Activity: Nothing except the pictures should be left out when you reproduce the listing exactly.

Records shown:
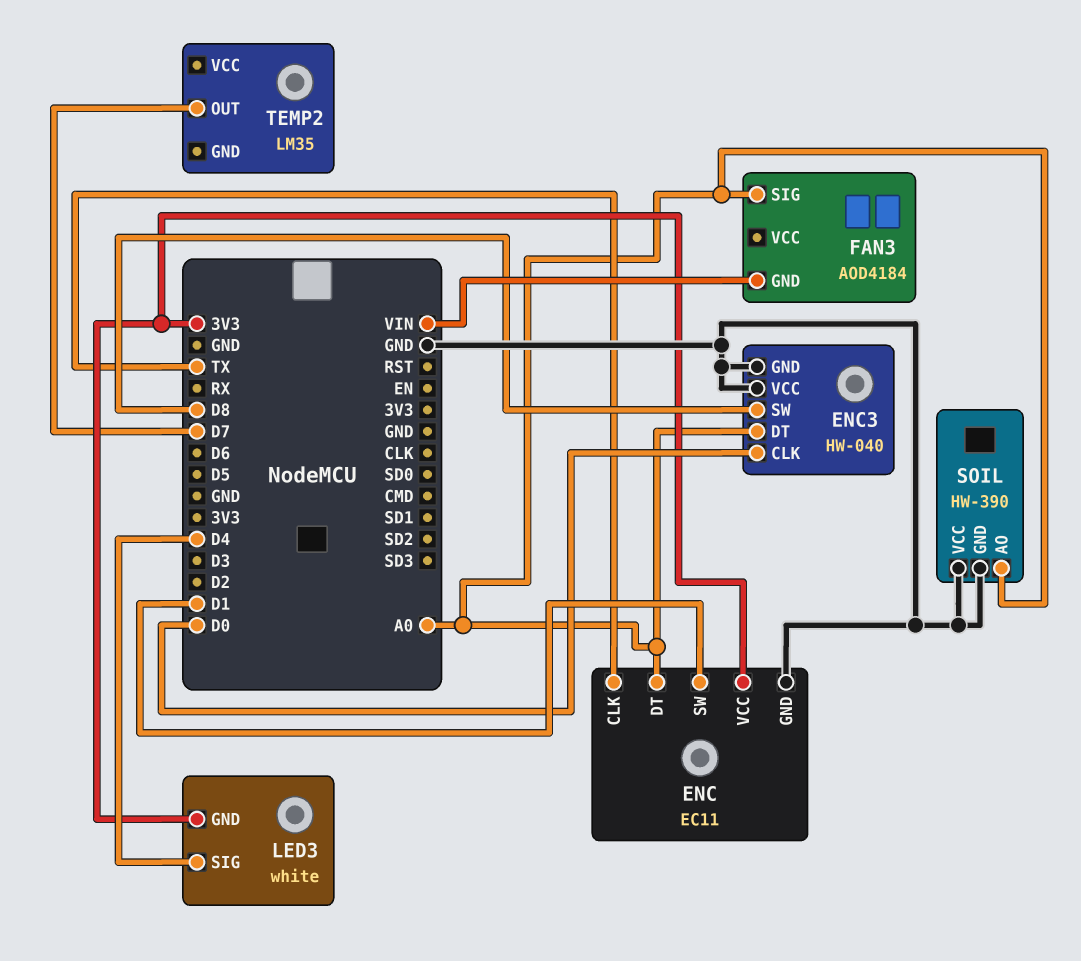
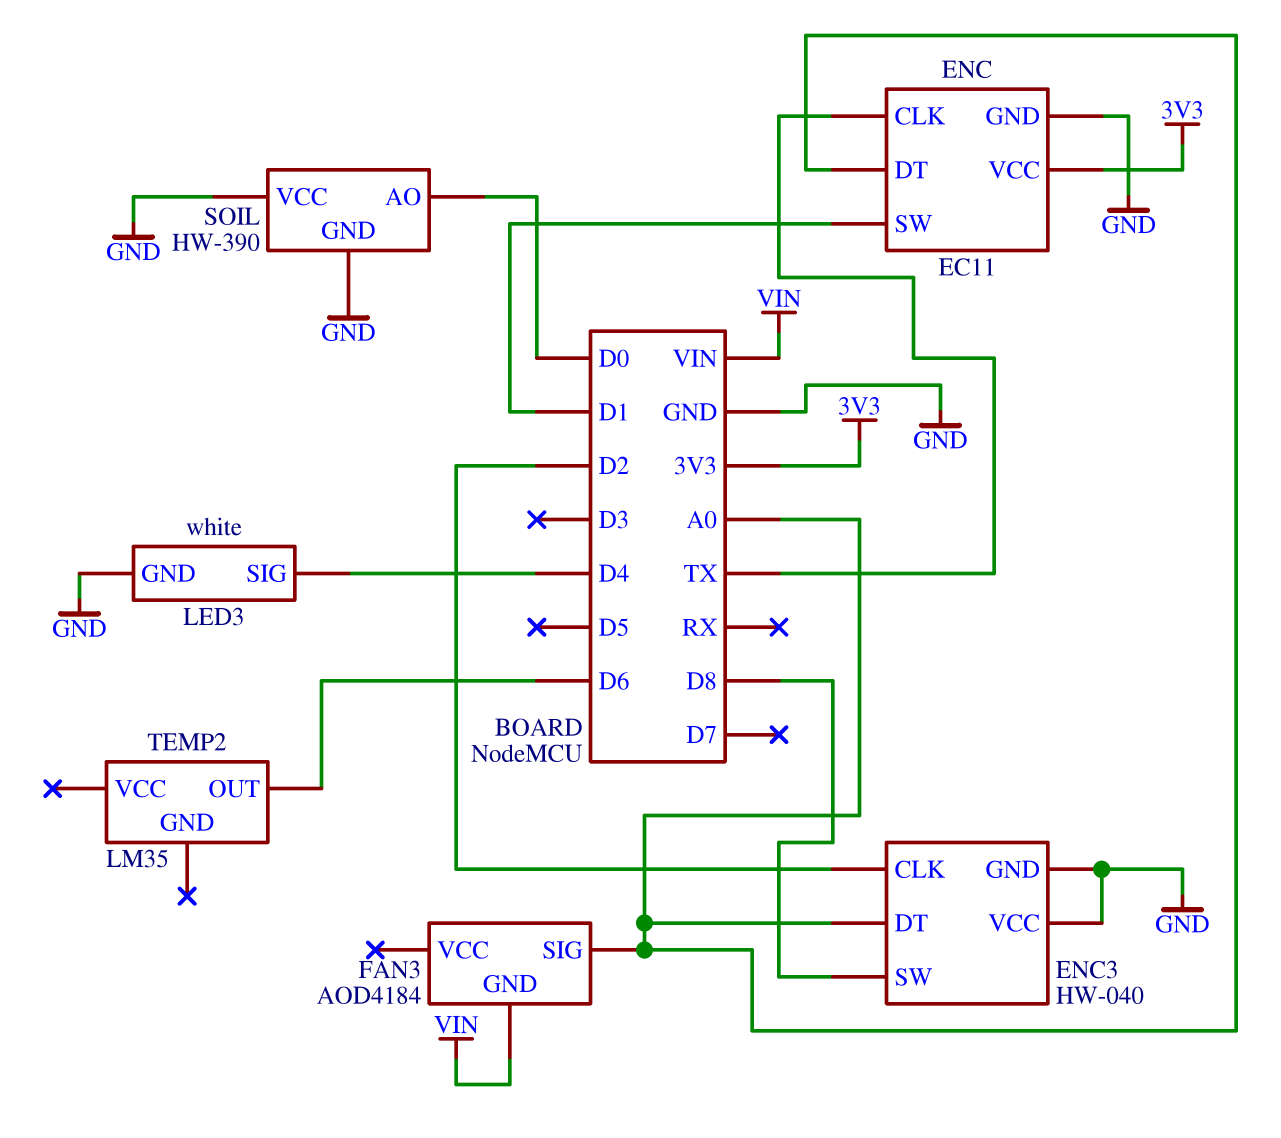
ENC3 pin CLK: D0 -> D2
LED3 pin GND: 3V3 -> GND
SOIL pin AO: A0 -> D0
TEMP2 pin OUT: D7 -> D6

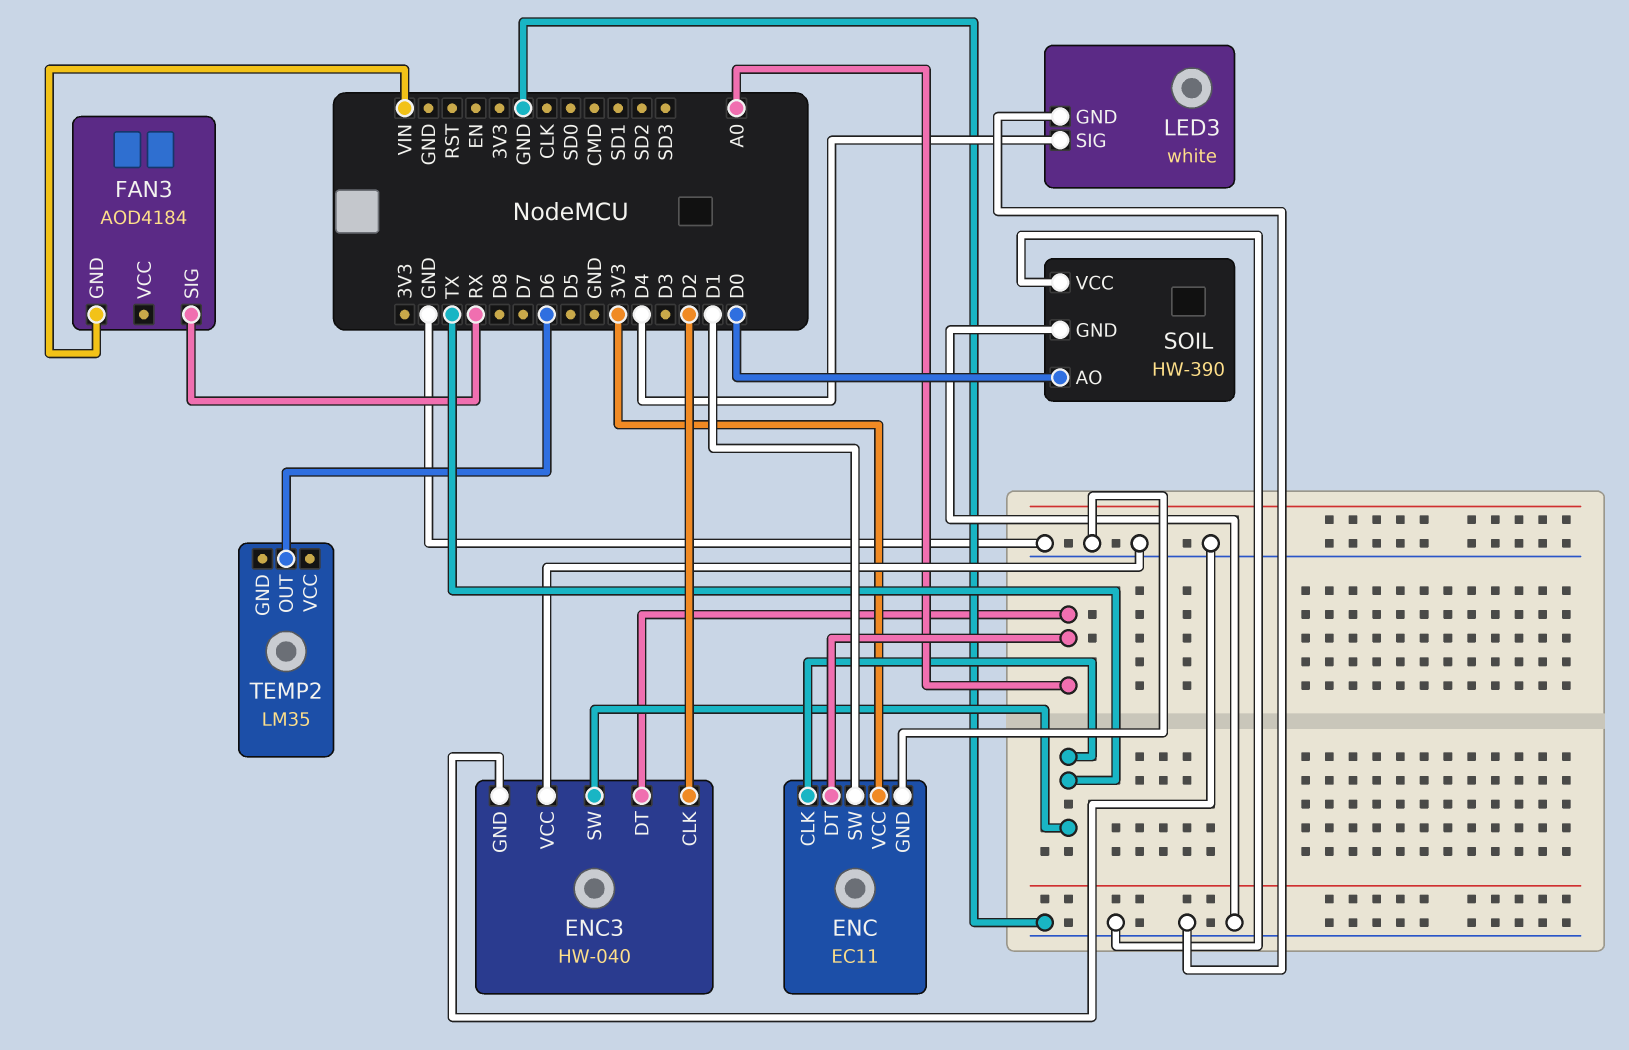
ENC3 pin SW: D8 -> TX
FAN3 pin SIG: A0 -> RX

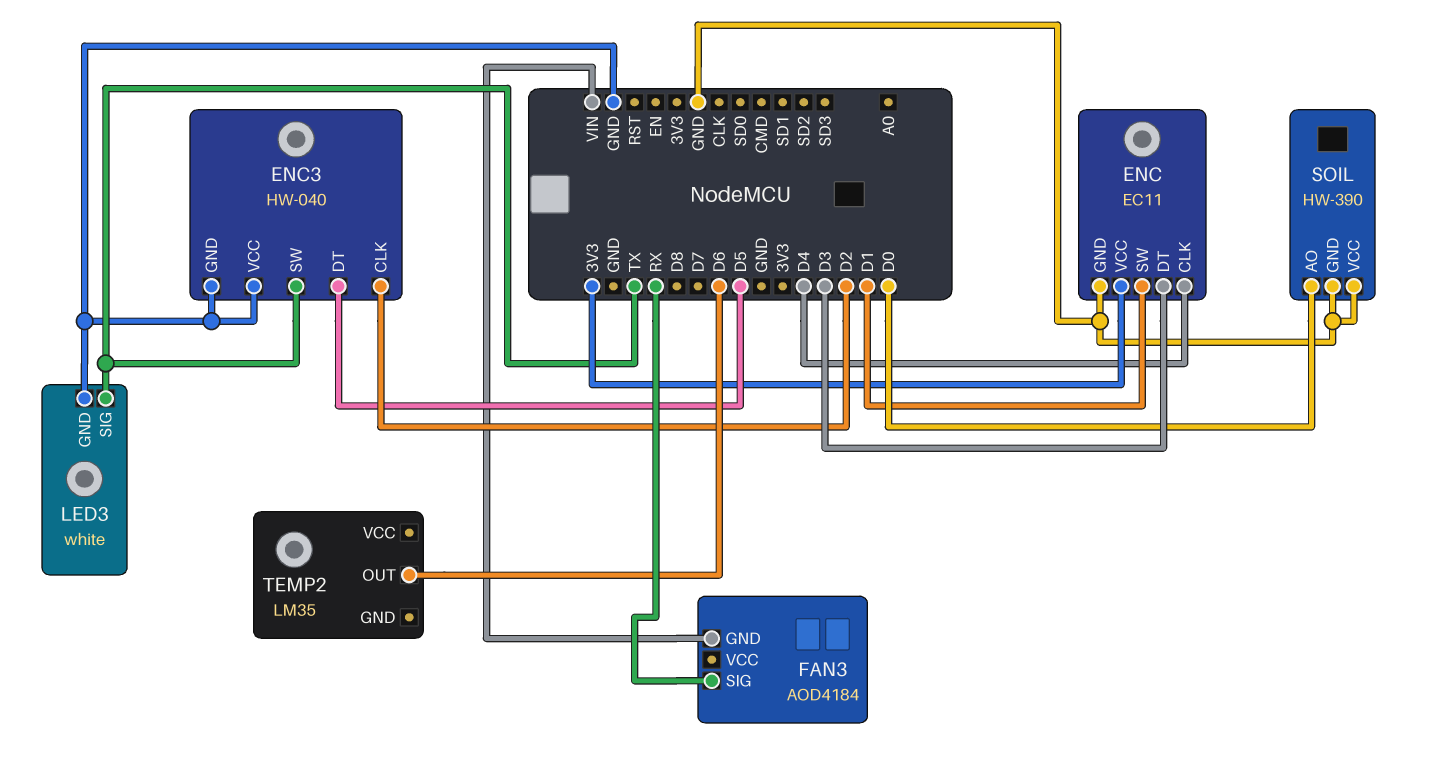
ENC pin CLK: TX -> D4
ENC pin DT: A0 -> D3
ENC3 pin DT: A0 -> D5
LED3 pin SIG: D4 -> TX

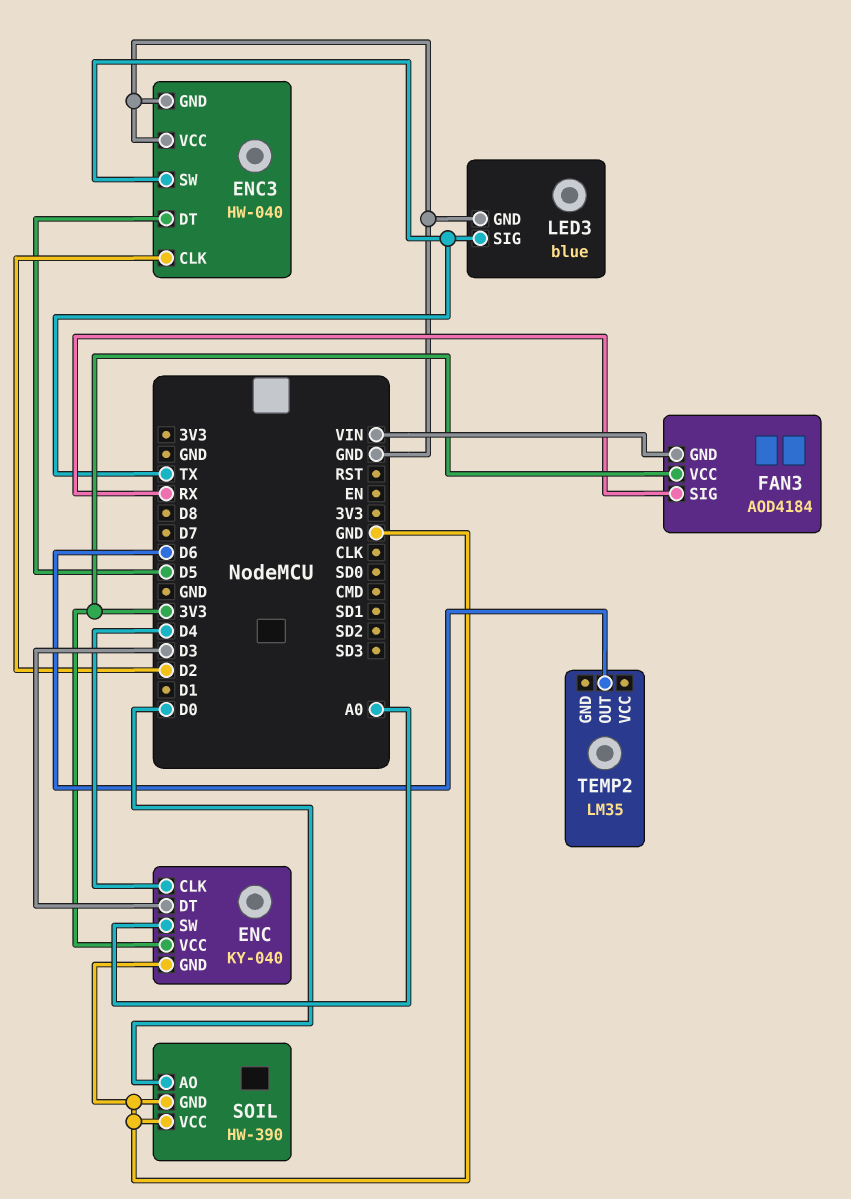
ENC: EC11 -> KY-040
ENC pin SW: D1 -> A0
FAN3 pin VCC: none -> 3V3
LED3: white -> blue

Task solution:
ENC3 pin CLK: D0 -> D2
LED3 pin GND: 3V3 -> GND
SOIL pin AO: A0 -> D0
TEMP2 pin OUT: D7 -> D6

ENC3 pin SW: D8 -> TX
FAN3 pin SIG: A0 -> RX

ENC pin CLK: TX -> D4
ENC pin DT: A0 -> D3
ENC3 pin DT: A0 -> D5
LED3 pin SIG: D4 -> TX

ENC: EC11 -> KY-040
ENC pin SW: D1 -> A0
FAN3 pin VCC: none -> 3V3
LED3: white -> blue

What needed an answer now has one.